(Given request)
Filter the lines below, keeping only those that contain the string "kern", and copy each kept line in full. Case counts, so match only that exact capitalization.

(Items)
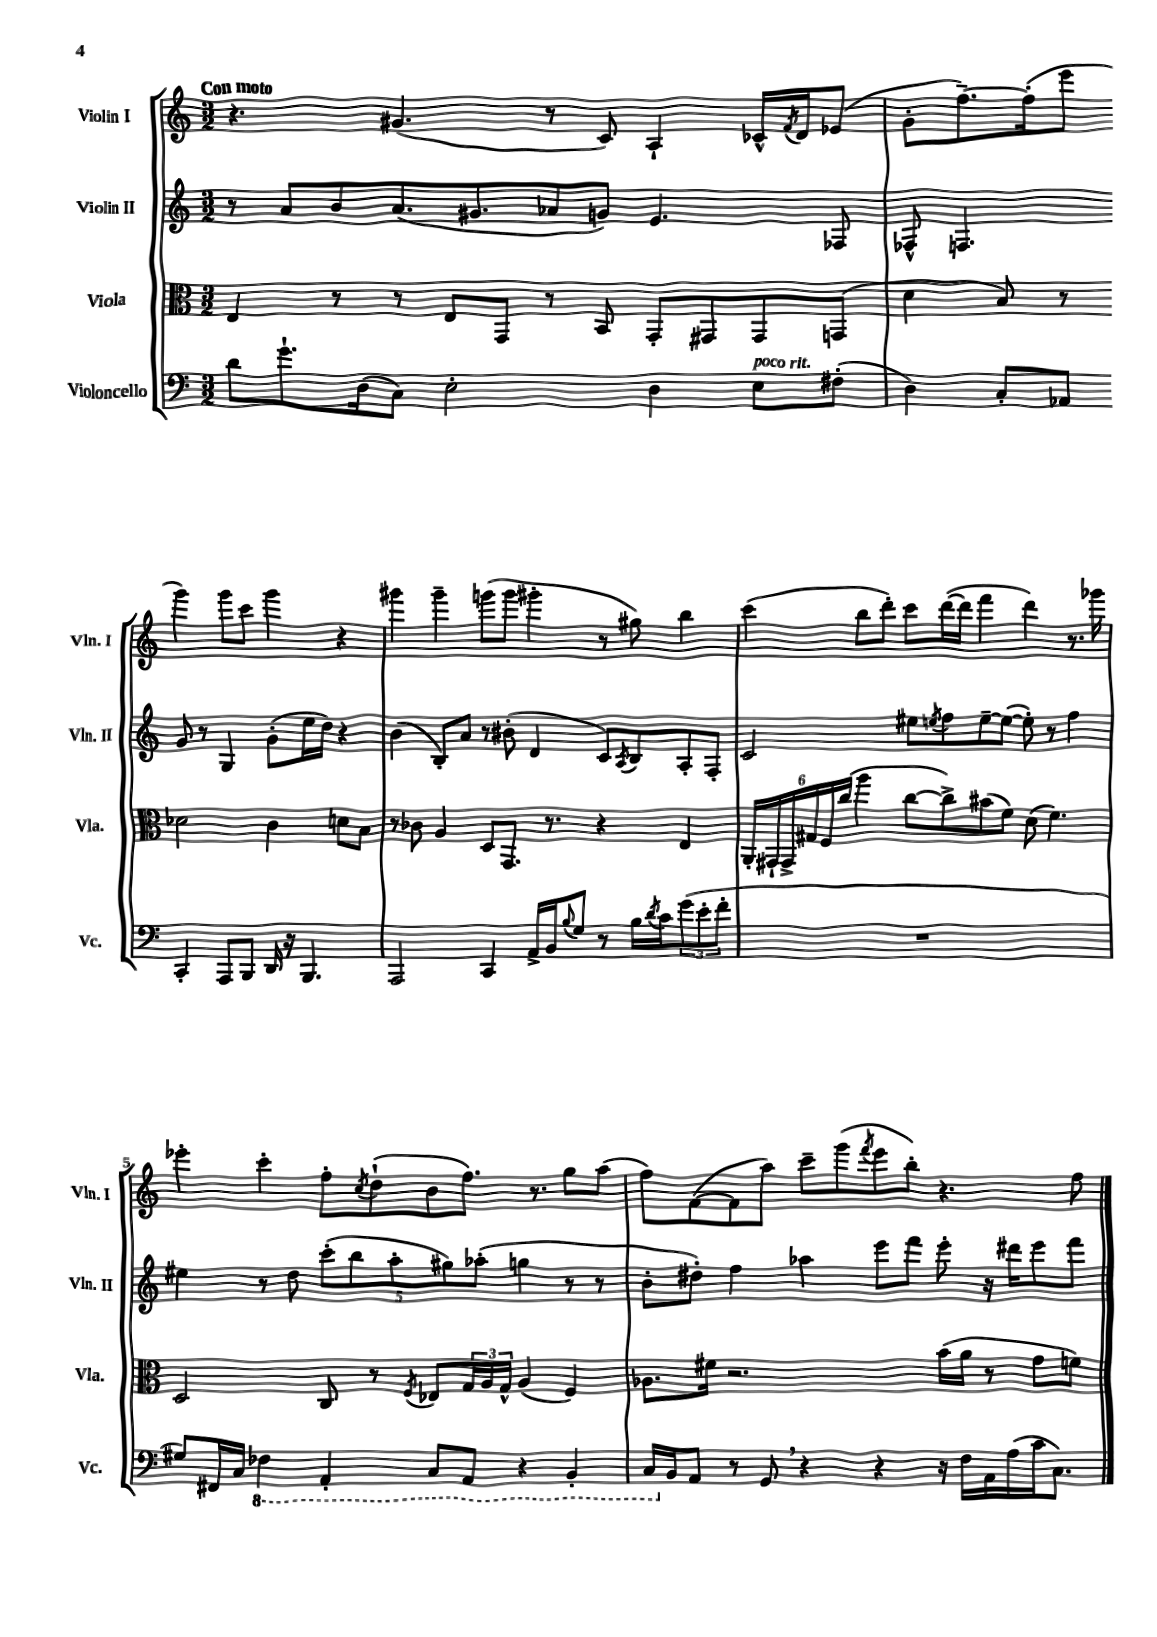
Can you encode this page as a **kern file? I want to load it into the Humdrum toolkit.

**kern	**kern	**kern	**kern
*part4	*part3	*part2	*part1
*staff4	*staff3	*staff2	*staff1
*I"Violoncello	*I"Viola	*I"Violin II	*I"Violin I
*I'Vc.	*I'Vla.	*I'Vln. II	*I'Vln. I
*clefF4	*clefC3	*clefG2	*clefG2
*k[]	*k[]	*k[]	*k[]
*M3/2	*M3/2	*M3/2	*M3/2
=1	=1	=1	=1
!	!	!	!LO:TX:a:B:t=Con moto
8d\L	4E/	8r	4.r
8.g`\	.	8a/L	.
.	8r	8b/	.
(16D\k	.	.	.
8C\J)	8r	(8.a/	(4.g#X/
2E'\	8E/L	.	.
.	.	8.g#X/	.
.	8GG/J	.	.
.	8r	8a-X/	8r
.	8BB/	8gn/J)	8c/)
4D\	8GG'/L	4.e/	4A`/
.	8GG#X/	.	.
!LO:TX:a:i:t=poco rit.	!	!	!
8E\L	8GG#/	.	16c-X^^/LL
.	.	.	8qf/
.	.	.	16d/J
(8F#X'\J	(8GGn/J	8F-X/	(8e-X/J
=2	=2	=2	=2
4D\)	4d\	8F-X^^/	8g'\L
.	.	4.Fn/	[8.ff~\)
8C'/L	8B/)	.	.
.	.	.	(16ff'\k]
8AA-X/J	8r	.	8eee\J
4CC'/	2d-X\	8g/	4ggg\)
.	.	8r	.
8AAA/L	.	4G/	8ggg\L
8BBB/J	.	.	8ccc\J
16DD/	4c\	(8g'\L	4ggg\
16r	.	.	.
4.BBB/	.	16ee\L	.
.	.	16dd\JJ)	.
.	8dn\L	4r	4r
.	8B\J	.	.
!!LO:LB:g=z
=3	=3	=3	=3
2AAA/	8r	(4b\	4ggg#X\
.	8c-X\	.	.
.	4A/	8B'/L)	4ggg#~\
.	.	8a/J	.
4CC/	8D/L	8r	(8gggn\L
.	8.GG/J	(8b#X'\	8ggg\J
16AA^/LL	.	4d/	4ggg#X'\
16BB/J	8.r	.	.
8qqB/	.	.	.
8G/J	.	.	.
8r	4r	8c/L)	8r
.	.	8qA/	.
16B\LL	.	8B/	8gg#X\)
8qd/	.	.	.
16c\J	.	.	.
(12g\	4E/	8A'/	4bb\
12e'\	.	.	.
.	.	8F'/J	.
12f'\J	.	.	.
=4	=4	=4	=4
1.r	24AA'/LL	2c/	(4ccc\
.	24GG#X`/	.	.
.	24GG#^/	.	.
.	24G#X/	.	.
.	24F/	.	.
.	(24cc/JJ	.	.
.	4aa\	.	8bb\L
.	.	.	8ddd'\J)
.	[8cc\L	8ee#X\L	8ccc\L
.	.	8qeen/	.
.	8cc^\])	8ff\	([16ddd\L
.	.	.	16ddd\JJ]
.	(8b#X\	[8ee~\	4fff\
.	8f\J)	(8ee\J_	.
.	(8d\	8ee'\])	4ddd\)
.	4.f\)	8r	.
.	.	4ff\	8.r
.	.	.	16ggg-X\
!!LO:LB:g=z
=5	=5	=5	=5
8G#X/L)	2D/	4ee#X\	4eee-X'\
16FF#X/L	.	.	.
16C/JJ	.	.	.
*8ba	*	*	*
4FF-X\	.	8r	4ccc'\
.	.	8dd\	.
4AAA'/	8C/	(10ccc'\L	8ff'\L
.	.	10bb\	.
.	.	.	8qcc/
.	8r	.	(8dd`\
.	.	10aa'\	.
.	8qF/	.	.
8CC/L	8E-X/L	.	8b\
.	.	10gg#X\)	.
8AAA/J	24G/L	.	8.ff\J)
.	.	(10aa-X'\J	.
.	24A/	.	.
.	24G^^/JJ	.	.
4r	(4A/	4ggn\	.
.	.	.	8.r
4BBB'/	4F/)	8r	8gg\L
.	.	8r	(8aa\J
=6	=6	=6	=6
16CC/LL	8.A-X\L	8b'\L	8ff\L)
*X8ba	*	*	*
16BB/J	.	.	.
8AA/J	.	8dd#X'\J)	([8f\
.	16f#X\Jk	.	.
8r	2.r	4ff\	8f\]
8GG,/	.	.	8aa\J)
4r	.	4aa-X\	8ccc~\L
.	.	.	(8ggg\
.	.	.	8qfff/
4r	.	8eee\L	8eee\
.	.	8fff\J	8bb'\J)
16r	(16b\LL	8eee'\	4.r
16F\LL	16a\JJ	.	.
16AA\	8r	16r	.
(16A\	.	16ddd#X\KL	.
16c\J	8g\L	8eee\	.
8.C\J)	.	.	.
.	8fn\J)	8fff\J	8ff\
==	==	==	==
*-	*-	*-	*-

(Complete response)
Can you encode this page as a **kern file? I want to load it into the Humdrum toolkit.
**kern	**kern	**kern	**kern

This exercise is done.